- What is being asked -
Below are the entries; give again exactly the lines from the one mentioning "IC2 pin Q4: none -> CNT2" through the one mentioning "R4: 15 (SIG2, SIG11) -> 82 (SIG2, SIG11)", inclusive.

- Structured diff data -
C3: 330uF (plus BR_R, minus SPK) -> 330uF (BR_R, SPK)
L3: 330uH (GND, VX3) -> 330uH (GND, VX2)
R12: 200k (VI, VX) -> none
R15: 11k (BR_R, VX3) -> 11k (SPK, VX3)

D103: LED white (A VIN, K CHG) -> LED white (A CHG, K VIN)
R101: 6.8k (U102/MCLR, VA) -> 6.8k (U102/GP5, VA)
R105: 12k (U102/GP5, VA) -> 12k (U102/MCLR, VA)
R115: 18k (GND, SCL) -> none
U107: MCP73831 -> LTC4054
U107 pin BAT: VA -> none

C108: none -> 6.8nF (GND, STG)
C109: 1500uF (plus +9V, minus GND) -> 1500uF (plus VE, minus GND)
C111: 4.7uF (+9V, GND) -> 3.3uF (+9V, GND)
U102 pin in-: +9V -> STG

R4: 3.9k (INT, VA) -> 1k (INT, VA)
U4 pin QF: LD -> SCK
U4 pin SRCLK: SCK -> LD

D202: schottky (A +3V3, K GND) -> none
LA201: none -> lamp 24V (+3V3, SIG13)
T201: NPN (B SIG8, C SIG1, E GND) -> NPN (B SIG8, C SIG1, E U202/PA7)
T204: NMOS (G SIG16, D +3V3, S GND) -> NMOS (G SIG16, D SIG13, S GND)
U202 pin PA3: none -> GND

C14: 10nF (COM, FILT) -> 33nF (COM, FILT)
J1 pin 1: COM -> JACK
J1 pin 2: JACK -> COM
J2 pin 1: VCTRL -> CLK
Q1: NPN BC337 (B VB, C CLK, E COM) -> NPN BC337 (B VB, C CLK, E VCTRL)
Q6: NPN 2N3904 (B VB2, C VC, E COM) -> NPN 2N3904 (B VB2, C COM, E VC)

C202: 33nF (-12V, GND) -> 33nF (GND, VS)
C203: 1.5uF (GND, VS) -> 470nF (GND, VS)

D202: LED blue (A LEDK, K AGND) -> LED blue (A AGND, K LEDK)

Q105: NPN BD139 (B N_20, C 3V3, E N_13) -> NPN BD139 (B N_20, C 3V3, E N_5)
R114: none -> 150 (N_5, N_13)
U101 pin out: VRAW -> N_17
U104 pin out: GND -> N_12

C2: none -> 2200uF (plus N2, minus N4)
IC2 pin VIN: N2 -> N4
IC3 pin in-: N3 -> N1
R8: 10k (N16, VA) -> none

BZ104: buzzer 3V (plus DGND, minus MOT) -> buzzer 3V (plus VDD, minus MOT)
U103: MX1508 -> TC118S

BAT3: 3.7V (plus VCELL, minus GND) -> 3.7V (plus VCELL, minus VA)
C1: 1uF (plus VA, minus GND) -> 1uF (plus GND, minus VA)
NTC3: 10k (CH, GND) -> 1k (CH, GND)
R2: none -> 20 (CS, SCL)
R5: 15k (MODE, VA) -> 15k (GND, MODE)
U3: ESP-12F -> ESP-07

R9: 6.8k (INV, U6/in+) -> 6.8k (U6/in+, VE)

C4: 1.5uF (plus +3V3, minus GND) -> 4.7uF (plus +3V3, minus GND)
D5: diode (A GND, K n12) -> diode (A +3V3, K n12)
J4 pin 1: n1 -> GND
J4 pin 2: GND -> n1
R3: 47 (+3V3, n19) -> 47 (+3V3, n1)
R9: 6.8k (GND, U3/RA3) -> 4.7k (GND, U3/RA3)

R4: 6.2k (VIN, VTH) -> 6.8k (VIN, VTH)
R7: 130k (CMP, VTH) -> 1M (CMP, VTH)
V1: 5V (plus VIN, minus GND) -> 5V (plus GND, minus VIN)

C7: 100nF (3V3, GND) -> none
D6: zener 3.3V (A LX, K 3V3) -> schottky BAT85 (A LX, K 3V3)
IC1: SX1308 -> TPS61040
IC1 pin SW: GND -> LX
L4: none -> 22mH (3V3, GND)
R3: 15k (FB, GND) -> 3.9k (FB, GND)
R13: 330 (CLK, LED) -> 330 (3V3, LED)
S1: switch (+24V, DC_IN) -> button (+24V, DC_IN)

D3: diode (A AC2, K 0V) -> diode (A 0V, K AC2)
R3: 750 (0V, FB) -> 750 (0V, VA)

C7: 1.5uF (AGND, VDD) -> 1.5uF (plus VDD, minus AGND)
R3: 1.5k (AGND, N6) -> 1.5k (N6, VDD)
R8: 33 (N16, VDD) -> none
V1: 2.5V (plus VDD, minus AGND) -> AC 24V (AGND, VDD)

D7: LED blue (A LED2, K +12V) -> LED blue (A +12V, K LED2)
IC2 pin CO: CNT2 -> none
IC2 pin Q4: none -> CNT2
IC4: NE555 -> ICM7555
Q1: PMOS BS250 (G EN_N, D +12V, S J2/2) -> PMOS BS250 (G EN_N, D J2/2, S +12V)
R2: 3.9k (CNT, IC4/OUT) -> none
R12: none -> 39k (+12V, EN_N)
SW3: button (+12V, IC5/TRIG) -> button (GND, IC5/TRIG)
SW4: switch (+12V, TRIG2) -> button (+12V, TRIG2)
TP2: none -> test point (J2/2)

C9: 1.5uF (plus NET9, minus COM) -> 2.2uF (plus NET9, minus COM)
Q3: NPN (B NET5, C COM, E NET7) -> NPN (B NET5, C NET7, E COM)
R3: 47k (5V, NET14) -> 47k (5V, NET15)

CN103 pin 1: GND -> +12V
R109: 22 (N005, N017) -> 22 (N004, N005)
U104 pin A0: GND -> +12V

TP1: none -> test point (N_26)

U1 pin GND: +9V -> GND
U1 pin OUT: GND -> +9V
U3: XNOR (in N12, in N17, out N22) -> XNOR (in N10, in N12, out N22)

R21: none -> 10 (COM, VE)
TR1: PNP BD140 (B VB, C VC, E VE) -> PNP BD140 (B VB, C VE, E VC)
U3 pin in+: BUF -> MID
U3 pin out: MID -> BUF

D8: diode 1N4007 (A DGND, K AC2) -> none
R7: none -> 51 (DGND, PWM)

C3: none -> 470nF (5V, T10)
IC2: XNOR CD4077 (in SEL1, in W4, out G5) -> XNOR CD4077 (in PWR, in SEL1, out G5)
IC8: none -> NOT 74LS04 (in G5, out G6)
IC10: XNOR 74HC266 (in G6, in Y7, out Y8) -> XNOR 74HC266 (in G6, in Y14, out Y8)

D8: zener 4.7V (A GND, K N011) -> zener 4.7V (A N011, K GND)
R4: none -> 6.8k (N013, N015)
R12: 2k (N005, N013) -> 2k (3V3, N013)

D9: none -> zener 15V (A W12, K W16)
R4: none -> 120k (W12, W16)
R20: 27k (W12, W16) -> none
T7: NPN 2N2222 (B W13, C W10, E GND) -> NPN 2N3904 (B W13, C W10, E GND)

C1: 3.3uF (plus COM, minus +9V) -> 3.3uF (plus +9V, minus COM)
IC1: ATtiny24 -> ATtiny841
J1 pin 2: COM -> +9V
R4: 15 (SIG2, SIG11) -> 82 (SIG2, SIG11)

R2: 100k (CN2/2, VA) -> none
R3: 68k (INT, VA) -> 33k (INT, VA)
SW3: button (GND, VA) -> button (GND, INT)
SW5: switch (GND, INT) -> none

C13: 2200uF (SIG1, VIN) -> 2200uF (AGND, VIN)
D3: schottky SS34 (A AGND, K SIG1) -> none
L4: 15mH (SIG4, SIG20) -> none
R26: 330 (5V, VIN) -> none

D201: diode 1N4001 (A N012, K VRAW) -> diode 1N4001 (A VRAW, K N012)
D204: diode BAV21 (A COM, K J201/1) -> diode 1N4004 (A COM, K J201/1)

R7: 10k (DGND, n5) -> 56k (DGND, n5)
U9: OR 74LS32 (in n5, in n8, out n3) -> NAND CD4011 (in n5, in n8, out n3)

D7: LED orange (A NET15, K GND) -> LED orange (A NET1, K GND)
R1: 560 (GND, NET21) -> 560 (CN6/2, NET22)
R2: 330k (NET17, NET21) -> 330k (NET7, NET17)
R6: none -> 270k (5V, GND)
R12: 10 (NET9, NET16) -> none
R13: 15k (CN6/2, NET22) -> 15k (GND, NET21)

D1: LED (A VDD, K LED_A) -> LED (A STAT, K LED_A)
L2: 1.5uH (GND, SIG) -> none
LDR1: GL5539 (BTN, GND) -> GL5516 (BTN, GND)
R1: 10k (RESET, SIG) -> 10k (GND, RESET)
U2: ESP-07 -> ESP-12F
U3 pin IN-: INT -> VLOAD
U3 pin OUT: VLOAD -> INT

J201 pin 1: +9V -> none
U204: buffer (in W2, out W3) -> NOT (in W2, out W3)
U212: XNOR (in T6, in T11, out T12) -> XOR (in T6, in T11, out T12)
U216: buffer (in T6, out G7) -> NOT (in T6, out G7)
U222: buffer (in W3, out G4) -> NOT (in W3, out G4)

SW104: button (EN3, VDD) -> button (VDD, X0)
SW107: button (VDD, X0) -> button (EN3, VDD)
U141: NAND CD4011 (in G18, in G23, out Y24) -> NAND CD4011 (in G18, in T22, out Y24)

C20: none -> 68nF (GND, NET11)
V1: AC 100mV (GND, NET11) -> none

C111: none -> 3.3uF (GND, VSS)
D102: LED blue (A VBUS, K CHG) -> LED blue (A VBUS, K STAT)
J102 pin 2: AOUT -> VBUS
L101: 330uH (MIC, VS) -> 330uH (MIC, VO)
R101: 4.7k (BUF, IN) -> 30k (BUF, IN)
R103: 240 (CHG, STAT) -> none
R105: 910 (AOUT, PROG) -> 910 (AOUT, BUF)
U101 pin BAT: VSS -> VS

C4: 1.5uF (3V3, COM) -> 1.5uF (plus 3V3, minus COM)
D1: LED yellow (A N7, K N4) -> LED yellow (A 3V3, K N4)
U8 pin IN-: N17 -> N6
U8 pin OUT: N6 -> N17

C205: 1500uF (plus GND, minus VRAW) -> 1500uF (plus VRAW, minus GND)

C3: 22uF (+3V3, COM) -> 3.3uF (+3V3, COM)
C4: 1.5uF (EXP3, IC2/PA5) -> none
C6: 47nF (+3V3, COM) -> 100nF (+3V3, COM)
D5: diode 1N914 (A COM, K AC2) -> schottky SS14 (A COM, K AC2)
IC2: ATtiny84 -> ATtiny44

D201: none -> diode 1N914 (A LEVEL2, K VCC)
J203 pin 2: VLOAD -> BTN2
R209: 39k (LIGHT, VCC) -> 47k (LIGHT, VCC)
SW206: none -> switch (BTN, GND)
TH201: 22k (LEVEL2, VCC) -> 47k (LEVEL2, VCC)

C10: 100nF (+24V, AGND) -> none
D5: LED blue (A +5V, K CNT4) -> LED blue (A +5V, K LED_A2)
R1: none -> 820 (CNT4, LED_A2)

- Task answer -
IC2 pin Q4: none -> CNT2
IC4: NE555 -> ICM7555
Q1: PMOS BS250 (G EN_N, D +12V, S J2/2) -> PMOS BS250 (G EN_N, D J2/2, S +12V)
R2: 3.9k (CNT, IC4/OUT) -> none
R12: none -> 39k (+12V, EN_N)
SW3: button (+12V, IC5/TRIG) -> button (GND, IC5/TRIG)
SW4: switch (+12V, TRIG2) -> button (+12V, TRIG2)
TP2: none -> test point (J2/2)

C9: 1.5uF (plus NET9, minus COM) -> 2.2uF (plus NET9, minus COM)
Q3: NPN (B NET5, C COM, E NET7) -> NPN (B NET5, C NET7, E COM)
R3: 47k (5V, NET14) -> 47k (5V, NET15)

CN103 pin 1: GND -> +12V
R109: 22 (N005, N017) -> 22 (N004, N005)
U104 pin A0: GND -> +12V

TP1: none -> test point (N_26)

U1 pin GND: +9V -> GND
U1 pin OUT: GND -> +9V
U3: XNOR (in N12, in N17, out N22) -> XNOR (in N10, in N12, out N22)

R21: none -> 10 (COM, VE)
TR1: PNP BD140 (B VB, C VC, E VE) -> PNP BD140 (B VB, C VE, E VC)
U3 pin in+: BUF -> MID
U3 pin out: MID -> BUF

D8: diode 1N4007 (A DGND, K AC2) -> none
R7: none -> 51 (DGND, PWM)

C3: none -> 470nF (5V, T10)
IC2: XNOR CD4077 (in SEL1, in W4, out G5) -> XNOR CD4077 (in PWR, in SEL1, out G5)
IC8: none -> NOT 74LS04 (in G5, out G6)
IC10: XNOR 74HC266 (in G6, in Y7, out Y8) -> XNOR 74HC266 (in G6, in Y14, out Y8)

D8: zener 4.7V (A GND, K N011) -> zener 4.7V (A N011, K GND)
R4: none -> 6.8k (N013, N015)
R12: 2k (N005, N013) -> 2k (3V3, N013)

D9: none -> zener 15V (A W12, K W16)
R4: none -> 120k (W12, W16)
R20: 27k (W12, W16) -> none
T7: NPN 2N2222 (B W13, C W10, E GND) -> NPN 2N3904 (B W13, C W10, E GND)

C1: 3.3uF (plus COM, minus +9V) -> 3.3uF (plus +9V, minus COM)
IC1: ATtiny24 -> ATtiny841
J1 pin 2: COM -> +9V
R4: 15 (SIG2, SIG11) -> 82 (SIG2, SIG11)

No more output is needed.